| PROBLEM DETAILS |
Repeat nothing but the lines below running from the one containing "- new: turquoise light bulb [606,287,681,383]" to the one containing "434, 123, 114". Keep both end lines.
***** THE DATA
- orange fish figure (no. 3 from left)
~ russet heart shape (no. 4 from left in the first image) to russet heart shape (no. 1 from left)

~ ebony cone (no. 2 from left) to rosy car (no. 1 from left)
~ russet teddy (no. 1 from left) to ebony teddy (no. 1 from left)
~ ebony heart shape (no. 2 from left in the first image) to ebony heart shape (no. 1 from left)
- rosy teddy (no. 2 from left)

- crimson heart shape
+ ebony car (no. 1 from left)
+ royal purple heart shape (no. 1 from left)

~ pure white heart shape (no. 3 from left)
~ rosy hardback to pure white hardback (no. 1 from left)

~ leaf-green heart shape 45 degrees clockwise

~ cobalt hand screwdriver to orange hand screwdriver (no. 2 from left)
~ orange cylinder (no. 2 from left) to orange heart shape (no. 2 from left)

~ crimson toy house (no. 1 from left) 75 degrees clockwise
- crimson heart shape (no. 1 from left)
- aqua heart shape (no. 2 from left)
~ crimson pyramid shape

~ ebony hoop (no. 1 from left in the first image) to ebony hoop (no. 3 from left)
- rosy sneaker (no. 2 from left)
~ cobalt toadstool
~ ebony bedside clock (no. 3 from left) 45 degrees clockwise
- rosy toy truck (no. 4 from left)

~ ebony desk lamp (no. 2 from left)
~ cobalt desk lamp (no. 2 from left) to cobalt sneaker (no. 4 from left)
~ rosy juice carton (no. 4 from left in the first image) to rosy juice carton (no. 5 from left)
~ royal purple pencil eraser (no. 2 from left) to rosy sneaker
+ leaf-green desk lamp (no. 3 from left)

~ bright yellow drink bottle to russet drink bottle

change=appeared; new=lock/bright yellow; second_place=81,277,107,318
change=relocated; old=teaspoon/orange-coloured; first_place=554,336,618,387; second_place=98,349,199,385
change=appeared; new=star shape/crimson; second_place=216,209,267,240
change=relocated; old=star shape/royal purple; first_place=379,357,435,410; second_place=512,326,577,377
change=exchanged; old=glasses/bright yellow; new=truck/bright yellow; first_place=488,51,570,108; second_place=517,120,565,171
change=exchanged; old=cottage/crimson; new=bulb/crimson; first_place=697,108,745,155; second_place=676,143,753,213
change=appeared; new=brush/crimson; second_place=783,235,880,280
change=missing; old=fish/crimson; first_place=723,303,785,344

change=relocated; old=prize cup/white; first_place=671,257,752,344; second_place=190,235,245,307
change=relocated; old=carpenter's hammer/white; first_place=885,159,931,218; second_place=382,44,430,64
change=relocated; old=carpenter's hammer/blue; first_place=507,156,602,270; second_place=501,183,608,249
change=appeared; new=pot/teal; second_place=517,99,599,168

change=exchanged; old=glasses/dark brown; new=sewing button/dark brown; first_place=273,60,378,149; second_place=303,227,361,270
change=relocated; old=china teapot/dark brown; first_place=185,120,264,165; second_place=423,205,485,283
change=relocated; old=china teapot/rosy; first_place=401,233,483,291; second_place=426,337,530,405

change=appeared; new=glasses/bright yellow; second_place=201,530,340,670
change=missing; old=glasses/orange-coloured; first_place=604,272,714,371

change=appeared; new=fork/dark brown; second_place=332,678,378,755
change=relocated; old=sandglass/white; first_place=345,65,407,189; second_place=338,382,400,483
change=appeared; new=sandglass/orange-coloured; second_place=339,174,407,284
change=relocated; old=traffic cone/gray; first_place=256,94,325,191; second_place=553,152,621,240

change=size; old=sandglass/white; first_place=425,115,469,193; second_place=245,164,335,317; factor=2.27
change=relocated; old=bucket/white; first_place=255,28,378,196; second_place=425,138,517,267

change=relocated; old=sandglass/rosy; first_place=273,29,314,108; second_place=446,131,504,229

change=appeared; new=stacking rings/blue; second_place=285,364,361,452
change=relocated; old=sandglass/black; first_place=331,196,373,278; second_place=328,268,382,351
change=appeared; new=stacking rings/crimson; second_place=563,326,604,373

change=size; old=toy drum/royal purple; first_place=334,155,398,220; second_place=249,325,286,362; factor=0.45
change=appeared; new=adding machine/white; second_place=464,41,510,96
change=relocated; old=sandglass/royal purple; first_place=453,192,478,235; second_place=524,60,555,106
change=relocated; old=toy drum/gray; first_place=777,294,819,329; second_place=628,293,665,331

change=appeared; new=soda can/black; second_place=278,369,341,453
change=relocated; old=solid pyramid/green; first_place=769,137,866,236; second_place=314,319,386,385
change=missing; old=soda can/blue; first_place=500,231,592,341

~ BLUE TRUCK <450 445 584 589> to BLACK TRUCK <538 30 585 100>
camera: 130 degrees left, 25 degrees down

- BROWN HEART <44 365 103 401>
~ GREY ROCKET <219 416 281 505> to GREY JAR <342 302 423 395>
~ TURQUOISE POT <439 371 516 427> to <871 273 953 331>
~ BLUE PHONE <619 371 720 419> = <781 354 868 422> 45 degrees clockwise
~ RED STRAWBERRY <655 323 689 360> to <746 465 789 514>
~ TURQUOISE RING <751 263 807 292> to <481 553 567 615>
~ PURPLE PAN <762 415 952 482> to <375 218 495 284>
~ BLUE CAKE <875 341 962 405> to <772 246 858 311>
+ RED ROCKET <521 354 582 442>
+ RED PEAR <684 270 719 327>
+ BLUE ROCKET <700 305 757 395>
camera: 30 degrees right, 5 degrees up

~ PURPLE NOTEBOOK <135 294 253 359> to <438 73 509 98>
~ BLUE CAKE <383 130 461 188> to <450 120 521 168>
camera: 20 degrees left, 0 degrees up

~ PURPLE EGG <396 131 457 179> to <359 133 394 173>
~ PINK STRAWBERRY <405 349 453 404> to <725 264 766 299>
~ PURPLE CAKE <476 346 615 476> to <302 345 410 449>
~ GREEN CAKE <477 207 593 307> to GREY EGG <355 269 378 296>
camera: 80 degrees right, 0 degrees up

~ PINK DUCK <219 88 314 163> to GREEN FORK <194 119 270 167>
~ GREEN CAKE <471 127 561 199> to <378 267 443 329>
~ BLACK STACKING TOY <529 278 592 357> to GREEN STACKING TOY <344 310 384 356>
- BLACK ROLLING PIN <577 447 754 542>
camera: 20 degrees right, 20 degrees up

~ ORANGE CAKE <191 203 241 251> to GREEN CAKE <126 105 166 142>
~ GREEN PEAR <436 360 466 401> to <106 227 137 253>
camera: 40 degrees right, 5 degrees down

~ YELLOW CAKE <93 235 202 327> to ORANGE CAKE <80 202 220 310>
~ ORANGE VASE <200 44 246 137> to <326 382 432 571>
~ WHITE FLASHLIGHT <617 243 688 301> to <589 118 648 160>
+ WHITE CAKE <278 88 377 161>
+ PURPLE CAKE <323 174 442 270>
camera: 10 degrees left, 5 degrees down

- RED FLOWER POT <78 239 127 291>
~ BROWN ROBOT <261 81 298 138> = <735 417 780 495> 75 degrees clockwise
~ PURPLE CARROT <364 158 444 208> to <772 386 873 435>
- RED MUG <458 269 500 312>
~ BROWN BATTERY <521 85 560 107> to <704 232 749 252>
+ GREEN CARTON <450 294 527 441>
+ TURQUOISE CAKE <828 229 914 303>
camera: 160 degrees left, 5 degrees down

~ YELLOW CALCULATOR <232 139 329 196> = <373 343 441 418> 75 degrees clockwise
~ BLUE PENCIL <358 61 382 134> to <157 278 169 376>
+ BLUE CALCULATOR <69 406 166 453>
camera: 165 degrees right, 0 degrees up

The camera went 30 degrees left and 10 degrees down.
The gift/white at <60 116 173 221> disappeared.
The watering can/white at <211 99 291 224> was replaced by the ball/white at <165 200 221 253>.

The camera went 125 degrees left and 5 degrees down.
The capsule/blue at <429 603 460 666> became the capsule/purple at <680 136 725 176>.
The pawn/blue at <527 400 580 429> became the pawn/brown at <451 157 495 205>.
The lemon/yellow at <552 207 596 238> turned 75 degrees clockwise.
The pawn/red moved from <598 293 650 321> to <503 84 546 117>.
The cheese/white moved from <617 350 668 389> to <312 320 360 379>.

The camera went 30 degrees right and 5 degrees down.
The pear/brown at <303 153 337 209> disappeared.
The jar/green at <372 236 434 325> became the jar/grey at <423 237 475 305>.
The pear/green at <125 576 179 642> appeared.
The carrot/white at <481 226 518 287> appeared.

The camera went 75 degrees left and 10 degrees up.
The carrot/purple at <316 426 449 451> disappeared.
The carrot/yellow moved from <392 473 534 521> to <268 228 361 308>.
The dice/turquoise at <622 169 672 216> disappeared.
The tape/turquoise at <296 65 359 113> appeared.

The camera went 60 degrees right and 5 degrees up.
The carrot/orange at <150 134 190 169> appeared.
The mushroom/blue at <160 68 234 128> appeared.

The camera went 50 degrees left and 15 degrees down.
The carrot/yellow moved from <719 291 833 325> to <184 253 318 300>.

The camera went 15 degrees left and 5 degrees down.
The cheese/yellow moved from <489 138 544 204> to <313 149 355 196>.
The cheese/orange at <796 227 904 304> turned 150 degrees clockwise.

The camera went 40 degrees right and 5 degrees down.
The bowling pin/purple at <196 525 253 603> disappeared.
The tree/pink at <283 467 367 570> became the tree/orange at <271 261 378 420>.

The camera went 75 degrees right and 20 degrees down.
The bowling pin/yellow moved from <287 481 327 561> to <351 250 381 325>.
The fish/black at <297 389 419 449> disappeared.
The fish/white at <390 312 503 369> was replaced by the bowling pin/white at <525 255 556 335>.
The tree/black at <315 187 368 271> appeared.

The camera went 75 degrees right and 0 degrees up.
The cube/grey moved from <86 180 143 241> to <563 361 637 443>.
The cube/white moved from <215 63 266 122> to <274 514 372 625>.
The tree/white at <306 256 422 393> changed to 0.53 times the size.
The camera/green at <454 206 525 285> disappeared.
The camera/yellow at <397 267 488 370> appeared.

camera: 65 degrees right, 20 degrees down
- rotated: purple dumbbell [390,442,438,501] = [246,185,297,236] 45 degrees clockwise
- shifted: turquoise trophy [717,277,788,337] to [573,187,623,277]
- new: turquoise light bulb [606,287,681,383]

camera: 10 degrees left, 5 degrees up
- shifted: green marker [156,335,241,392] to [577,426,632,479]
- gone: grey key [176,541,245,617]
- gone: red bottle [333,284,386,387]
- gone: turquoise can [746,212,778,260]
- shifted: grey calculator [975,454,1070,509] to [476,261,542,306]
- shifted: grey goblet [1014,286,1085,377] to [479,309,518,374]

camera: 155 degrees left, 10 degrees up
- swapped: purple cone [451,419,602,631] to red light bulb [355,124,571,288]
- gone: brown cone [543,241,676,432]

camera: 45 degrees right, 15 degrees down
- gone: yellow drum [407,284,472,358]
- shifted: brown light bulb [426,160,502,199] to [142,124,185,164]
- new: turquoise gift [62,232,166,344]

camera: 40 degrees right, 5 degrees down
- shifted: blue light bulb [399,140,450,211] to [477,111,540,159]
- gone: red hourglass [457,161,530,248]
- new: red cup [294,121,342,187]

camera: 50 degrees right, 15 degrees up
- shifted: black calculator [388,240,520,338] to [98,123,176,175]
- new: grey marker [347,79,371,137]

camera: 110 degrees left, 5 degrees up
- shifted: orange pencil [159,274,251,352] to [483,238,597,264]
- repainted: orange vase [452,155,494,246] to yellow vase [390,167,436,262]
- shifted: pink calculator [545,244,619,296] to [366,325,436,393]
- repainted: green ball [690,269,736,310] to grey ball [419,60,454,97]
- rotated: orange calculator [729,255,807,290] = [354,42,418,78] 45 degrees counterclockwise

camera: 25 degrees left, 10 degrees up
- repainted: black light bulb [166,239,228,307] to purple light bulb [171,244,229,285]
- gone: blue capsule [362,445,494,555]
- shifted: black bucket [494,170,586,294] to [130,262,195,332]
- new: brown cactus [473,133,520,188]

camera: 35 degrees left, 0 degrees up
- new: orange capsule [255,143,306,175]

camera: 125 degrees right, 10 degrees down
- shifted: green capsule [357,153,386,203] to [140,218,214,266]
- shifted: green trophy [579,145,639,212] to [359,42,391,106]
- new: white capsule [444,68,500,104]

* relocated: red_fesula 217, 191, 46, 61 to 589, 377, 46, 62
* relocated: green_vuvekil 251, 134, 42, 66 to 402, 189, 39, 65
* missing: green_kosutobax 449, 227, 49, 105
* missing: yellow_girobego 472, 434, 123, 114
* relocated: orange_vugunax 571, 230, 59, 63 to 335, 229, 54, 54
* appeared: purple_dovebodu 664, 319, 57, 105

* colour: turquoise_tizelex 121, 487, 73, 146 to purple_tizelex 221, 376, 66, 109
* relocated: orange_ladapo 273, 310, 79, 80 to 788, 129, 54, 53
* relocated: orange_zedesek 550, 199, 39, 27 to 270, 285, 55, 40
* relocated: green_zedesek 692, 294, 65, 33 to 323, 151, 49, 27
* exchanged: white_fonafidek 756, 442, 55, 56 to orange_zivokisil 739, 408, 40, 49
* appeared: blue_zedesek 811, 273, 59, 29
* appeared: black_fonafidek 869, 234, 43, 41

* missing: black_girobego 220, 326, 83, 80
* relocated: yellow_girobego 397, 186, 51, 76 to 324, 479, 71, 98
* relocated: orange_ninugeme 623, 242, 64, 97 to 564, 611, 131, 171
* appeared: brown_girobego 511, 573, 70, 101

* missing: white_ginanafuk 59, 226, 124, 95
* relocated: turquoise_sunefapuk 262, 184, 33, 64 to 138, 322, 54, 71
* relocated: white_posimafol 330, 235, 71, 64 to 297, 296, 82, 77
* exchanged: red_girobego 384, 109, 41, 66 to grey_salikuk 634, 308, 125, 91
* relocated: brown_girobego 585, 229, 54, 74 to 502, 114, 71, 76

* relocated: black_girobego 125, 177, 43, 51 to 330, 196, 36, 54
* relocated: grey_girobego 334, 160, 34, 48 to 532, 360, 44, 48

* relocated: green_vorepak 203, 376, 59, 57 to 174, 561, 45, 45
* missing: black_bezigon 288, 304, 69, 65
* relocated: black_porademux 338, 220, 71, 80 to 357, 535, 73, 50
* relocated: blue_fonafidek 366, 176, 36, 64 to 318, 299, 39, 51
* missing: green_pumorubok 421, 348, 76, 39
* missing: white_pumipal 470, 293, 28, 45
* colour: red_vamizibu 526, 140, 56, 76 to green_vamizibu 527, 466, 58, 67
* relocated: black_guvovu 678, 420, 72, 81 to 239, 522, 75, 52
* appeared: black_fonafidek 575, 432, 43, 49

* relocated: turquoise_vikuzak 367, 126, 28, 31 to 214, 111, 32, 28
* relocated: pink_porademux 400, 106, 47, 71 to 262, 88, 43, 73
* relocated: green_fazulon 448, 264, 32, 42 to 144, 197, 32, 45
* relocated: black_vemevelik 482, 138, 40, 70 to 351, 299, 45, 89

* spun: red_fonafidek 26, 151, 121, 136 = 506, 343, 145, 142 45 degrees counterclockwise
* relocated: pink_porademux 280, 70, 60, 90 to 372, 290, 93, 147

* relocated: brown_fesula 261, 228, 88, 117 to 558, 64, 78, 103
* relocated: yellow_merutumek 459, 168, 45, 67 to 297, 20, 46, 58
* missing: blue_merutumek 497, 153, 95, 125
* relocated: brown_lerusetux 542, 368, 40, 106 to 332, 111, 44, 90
**********
| ANSWER BOX |
- new: turquoise light bulb [606,287,681,383]

camera: 10 degrees left, 5 degrees up
- shifted: green marker [156,335,241,392] to [577,426,632,479]
- gone: grey key [176,541,245,617]
- gone: red bottle [333,284,386,387]
- gone: turquoise can [746,212,778,260]
- shifted: grey calculator [975,454,1070,509] to [476,261,542,306]
- shifted: grey goblet [1014,286,1085,377] to [479,309,518,374]

camera: 155 degrees left, 10 degrees up
- swapped: purple cone [451,419,602,631] to red light bulb [355,124,571,288]
- gone: brown cone [543,241,676,432]

camera: 45 degrees right, 15 degrees down
- gone: yellow drum [407,284,472,358]
- shifted: brown light bulb [426,160,502,199] to [142,124,185,164]
- new: turquoise gift [62,232,166,344]

camera: 40 degrees right, 5 degrees down
- shifted: blue light bulb [399,140,450,211] to [477,111,540,159]
- gone: red hourglass [457,161,530,248]
- new: red cup [294,121,342,187]

camera: 50 degrees right, 15 degrees up
- shifted: black calculator [388,240,520,338] to [98,123,176,175]
- new: grey marker [347,79,371,137]

camera: 110 degrees left, 5 degrees up
- shifted: orange pencil [159,274,251,352] to [483,238,597,264]
- repainted: orange vase [452,155,494,246] to yellow vase [390,167,436,262]
- shifted: pink calculator [545,244,619,296] to [366,325,436,393]
- repainted: green ball [690,269,736,310] to grey ball [419,60,454,97]
- rotated: orange calculator [729,255,807,290] = [354,42,418,78] 45 degrees counterclockwise

camera: 25 degrees left, 10 degrees up
- repainted: black light bulb [166,239,228,307] to purple light bulb [171,244,229,285]
- gone: blue capsule [362,445,494,555]
- shifted: black bucket [494,170,586,294] to [130,262,195,332]
- new: brown cactus [473,133,520,188]

camera: 35 degrees left, 0 degrees up
- new: orange capsule [255,143,306,175]

camera: 125 degrees right, 10 degrees down
- shifted: green capsule [357,153,386,203] to [140,218,214,266]
- shifted: green trophy [579,145,639,212] to [359,42,391,106]
- new: white capsule [444,68,500,104]

* relocated: red_fesula 217, 191, 46, 61 to 589, 377, 46, 62
* relocated: green_vuvekil 251, 134, 42, 66 to 402, 189, 39, 65
* missing: green_kosutobax 449, 227, 49, 105
* missing: yellow_girobego 472, 434, 123, 114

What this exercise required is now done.